• What you should do:
Images should be left out, and everything else in the listing reproduced exactly.

════════════════

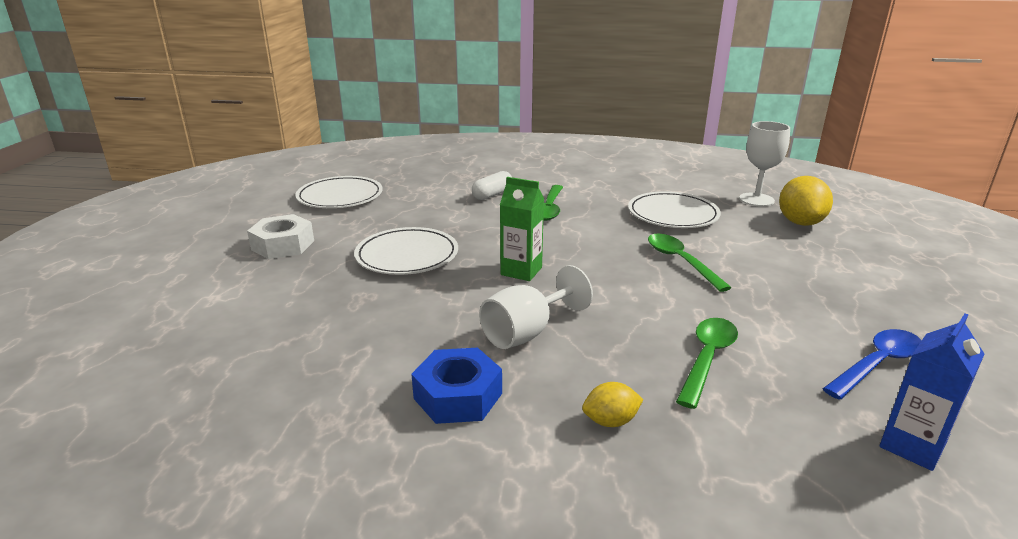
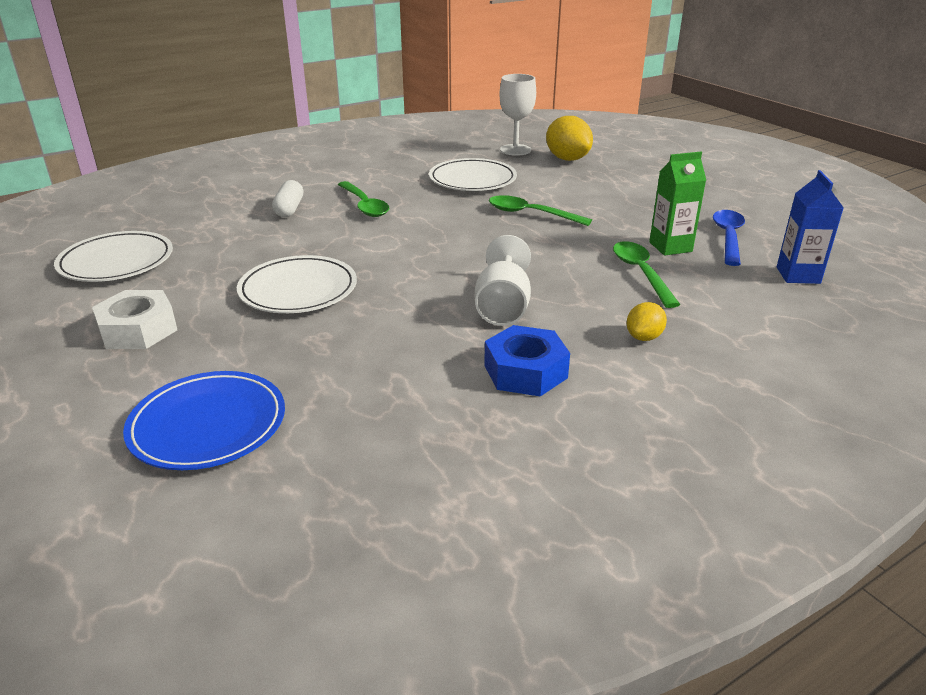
camera: 40 degrees left, 5 degrees up
(218, 324) = (208, 425): none -> blue plate
(521, 271) = (424, 264): green carton -> green carton (670, 247)

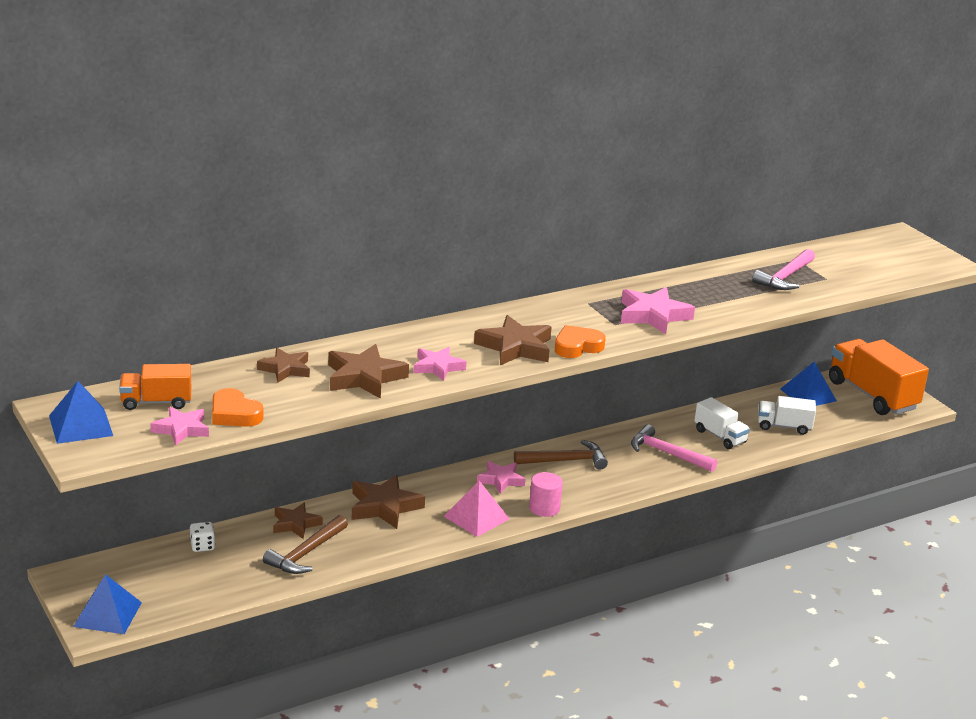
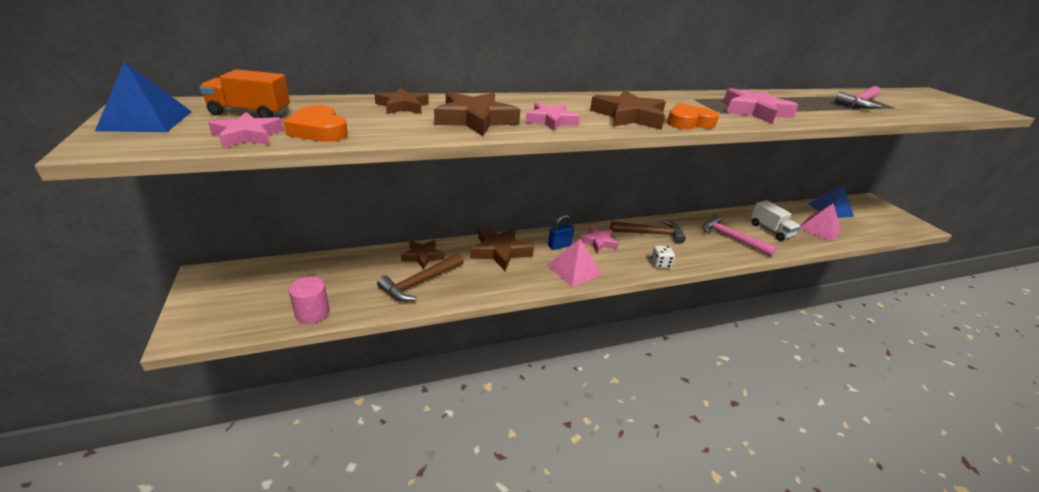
camera: 10 degrees right, 5 degrees up
(107, 614) = (210, 318): blue pyramid -> none
(202, 546) = (337, 265): white dice -> white dice (660, 264)
(454, 491) = (559, 246): none -> blue padlock
(544, 508) = (632, 269): pink cylinder -> pink cylinder (312, 313)
(784, 426) = (819, 229): white truck -> pink pyramid
(872, 395) = (879, 216): orange truck -> none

════════════════

• The completed task:
camera: 40 degrees left, 5 degrees up
(218, 324) = (208, 425): none -> blue plate
(521, 271) = (424, 264): green carton -> green carton (670, 247)

camera: 10 degrees right, 5 degrees up
(107, 614) = (210, 318): blue pyramid -> none
(202, 546) = (337, 265): white dice -> white dice (660, 264)
(454, 491) = (559, 246): none -> blue padlock
(544, 508) = (632, 269): pink cylinder -> pink cylinder (312, 313)
(784, 426) = (819, 229): white truck -> pink pyramid
(872, 395) = (879, 216): orange truck -> none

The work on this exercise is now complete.